Aim of the task
In the listing below, print exactly the lines between the line holding "SCALE pin GND: GND -> none" and the line holding "TOF pin SDA: D21 -> RX2", inclusive, and no more.

Task material
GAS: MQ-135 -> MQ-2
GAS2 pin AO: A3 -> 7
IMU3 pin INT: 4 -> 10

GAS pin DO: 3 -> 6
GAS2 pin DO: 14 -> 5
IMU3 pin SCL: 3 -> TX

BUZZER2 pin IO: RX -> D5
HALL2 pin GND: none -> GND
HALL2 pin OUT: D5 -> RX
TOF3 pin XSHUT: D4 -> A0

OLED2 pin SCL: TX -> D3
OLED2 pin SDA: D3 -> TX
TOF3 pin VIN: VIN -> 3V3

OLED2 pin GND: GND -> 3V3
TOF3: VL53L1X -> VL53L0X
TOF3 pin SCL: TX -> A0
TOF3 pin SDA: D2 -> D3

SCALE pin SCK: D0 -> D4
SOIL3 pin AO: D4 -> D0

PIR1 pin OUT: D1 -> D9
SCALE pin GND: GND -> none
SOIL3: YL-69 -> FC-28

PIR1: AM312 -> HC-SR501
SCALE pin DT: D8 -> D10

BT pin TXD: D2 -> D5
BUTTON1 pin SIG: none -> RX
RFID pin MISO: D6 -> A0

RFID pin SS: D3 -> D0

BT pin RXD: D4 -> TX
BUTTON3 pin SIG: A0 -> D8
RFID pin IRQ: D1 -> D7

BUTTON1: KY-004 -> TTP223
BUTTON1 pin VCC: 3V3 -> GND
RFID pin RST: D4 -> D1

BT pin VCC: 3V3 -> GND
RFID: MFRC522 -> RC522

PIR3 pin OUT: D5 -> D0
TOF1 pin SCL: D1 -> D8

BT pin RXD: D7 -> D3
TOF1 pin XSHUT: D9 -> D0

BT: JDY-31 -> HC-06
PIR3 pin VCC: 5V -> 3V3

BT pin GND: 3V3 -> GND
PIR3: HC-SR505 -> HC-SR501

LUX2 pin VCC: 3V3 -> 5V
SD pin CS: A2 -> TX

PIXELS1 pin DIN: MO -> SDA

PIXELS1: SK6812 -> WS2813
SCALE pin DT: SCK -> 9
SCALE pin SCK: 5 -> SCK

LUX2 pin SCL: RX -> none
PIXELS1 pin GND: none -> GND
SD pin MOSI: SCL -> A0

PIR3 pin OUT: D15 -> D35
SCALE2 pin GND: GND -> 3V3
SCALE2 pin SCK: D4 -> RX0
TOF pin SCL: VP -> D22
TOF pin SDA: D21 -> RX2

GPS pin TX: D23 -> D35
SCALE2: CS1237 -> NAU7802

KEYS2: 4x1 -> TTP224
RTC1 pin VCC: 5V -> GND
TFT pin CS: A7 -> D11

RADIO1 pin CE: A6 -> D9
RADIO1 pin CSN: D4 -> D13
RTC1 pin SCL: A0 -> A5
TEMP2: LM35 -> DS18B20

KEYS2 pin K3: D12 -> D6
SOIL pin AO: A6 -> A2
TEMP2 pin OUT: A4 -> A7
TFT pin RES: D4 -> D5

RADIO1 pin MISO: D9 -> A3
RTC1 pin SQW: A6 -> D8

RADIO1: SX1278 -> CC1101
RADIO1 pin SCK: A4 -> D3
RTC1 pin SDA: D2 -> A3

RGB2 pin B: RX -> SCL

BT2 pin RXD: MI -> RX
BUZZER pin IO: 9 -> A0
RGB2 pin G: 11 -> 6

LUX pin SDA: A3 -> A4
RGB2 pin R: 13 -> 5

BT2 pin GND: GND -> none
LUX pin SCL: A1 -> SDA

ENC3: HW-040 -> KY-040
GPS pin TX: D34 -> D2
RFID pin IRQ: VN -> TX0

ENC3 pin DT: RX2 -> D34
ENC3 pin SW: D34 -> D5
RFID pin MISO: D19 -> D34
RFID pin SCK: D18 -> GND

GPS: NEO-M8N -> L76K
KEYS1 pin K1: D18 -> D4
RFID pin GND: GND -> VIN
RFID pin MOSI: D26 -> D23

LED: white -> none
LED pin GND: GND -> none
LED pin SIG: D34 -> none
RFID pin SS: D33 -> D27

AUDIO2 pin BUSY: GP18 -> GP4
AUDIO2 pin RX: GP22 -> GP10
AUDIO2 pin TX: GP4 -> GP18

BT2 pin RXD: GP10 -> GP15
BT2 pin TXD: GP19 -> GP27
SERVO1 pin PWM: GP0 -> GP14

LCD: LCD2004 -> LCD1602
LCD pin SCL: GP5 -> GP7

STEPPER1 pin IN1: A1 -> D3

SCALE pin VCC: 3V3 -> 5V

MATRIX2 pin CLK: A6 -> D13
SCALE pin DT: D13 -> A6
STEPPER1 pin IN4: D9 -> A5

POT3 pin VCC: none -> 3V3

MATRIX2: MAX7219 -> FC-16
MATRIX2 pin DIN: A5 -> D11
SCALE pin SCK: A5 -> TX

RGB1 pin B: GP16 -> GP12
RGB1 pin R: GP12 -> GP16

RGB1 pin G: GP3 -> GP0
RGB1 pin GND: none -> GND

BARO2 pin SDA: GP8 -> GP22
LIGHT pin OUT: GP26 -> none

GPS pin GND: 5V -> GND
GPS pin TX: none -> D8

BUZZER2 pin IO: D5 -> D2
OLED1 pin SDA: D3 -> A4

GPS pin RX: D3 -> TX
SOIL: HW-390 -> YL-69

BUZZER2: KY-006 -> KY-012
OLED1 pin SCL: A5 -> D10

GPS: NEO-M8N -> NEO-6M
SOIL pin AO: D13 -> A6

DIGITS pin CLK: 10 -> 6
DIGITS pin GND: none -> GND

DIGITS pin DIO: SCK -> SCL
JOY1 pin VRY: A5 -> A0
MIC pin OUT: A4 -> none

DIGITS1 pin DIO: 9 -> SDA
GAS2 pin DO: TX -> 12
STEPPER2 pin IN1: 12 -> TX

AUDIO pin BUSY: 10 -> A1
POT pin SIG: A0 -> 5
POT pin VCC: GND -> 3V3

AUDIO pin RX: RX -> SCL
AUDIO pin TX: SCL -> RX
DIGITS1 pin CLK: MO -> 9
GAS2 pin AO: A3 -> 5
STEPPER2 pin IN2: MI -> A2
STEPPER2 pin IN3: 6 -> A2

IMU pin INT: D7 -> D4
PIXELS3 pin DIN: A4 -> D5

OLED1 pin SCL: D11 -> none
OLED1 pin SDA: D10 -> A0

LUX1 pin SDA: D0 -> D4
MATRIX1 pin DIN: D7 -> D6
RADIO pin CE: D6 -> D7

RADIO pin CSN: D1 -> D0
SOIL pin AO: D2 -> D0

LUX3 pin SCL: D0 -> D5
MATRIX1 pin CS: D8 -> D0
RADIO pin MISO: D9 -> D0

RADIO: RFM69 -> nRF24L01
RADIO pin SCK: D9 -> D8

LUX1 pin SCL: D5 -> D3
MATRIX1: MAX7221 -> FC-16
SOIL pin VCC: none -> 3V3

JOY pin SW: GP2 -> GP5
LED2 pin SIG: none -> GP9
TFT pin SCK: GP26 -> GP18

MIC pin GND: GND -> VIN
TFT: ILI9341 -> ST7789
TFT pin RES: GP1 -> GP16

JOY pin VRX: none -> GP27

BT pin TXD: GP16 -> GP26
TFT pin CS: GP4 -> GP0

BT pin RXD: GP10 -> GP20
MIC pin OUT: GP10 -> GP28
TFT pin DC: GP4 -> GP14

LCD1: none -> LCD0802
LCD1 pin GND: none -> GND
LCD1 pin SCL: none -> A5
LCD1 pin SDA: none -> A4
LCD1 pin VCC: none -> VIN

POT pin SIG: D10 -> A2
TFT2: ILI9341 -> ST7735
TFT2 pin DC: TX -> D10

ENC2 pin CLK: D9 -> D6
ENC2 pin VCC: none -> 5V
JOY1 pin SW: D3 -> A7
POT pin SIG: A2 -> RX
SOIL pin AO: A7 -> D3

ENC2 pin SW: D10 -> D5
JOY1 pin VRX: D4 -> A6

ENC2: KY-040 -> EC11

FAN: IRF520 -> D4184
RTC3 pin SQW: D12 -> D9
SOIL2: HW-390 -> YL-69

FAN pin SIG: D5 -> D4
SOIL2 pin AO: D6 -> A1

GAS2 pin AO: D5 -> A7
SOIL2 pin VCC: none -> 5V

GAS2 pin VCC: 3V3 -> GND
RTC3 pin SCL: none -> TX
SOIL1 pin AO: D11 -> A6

Reply
SCALE pin GND: GND -> none
SOIL3: YL-69 -> FC-28

PIR1: AM312 -> HC-SR501
SCALE pin DT: D8 -> D10

BT pin TXD: D2 -> D5
BUTTON1 pin SIG: none -> RX
RFID pin MISO: D6 -> A0

RFID pin SS: D3 -> D0

BT pin RXD: D4 -> TX
BUTTON3 pin SIG: A0 -> D8
RFID pin IRQ: D1 -> D7

BUTTON1: KY-004 -> TTP223
BUTTON1 pin VCC: 3V3 -> GND
RFID pin RST: D4 -> D1

BT pin VCC: 3V3 -> GND
RFID: MFRC522 -> RC522

PIR3 pin OUT: D5 -> D0
TOF1 pin SCL: D1 -> D8

BT pin RXD: D7 -> D3
TOF1 pin XSHUT: D9 -> D0

BT: JDY-31 -> HC-06
PIR3 pin VCC: 5V -> 3V3

BT pin GND: 3V3 -> GND
PIR3: HC-SR505 -> HC-SR501

LUX2 pin VCC: 3V3 -> 5V
SD pin CS: A2 -> TX

PIXELS1 pin DIN: MO -> SDA

PIXELS1: SK6812 -> WS2813
SCALE pin DT: SCK -> 9
SCALE pin SCK: 5 -> SCK

LUX2 pin SCL: RX -> none
PIXELS1 pin GND: none -> GND
SD pin MOSI: SCL -> A0

PIR3 pin OUT: D15 -> D35
SCALE2 pin GND: GND -> 3V3
SCALE2 pin SCK: D4 -> RX0
TOF pin SCL: VP -> D22
TOF pin SDA: D21 -> RX2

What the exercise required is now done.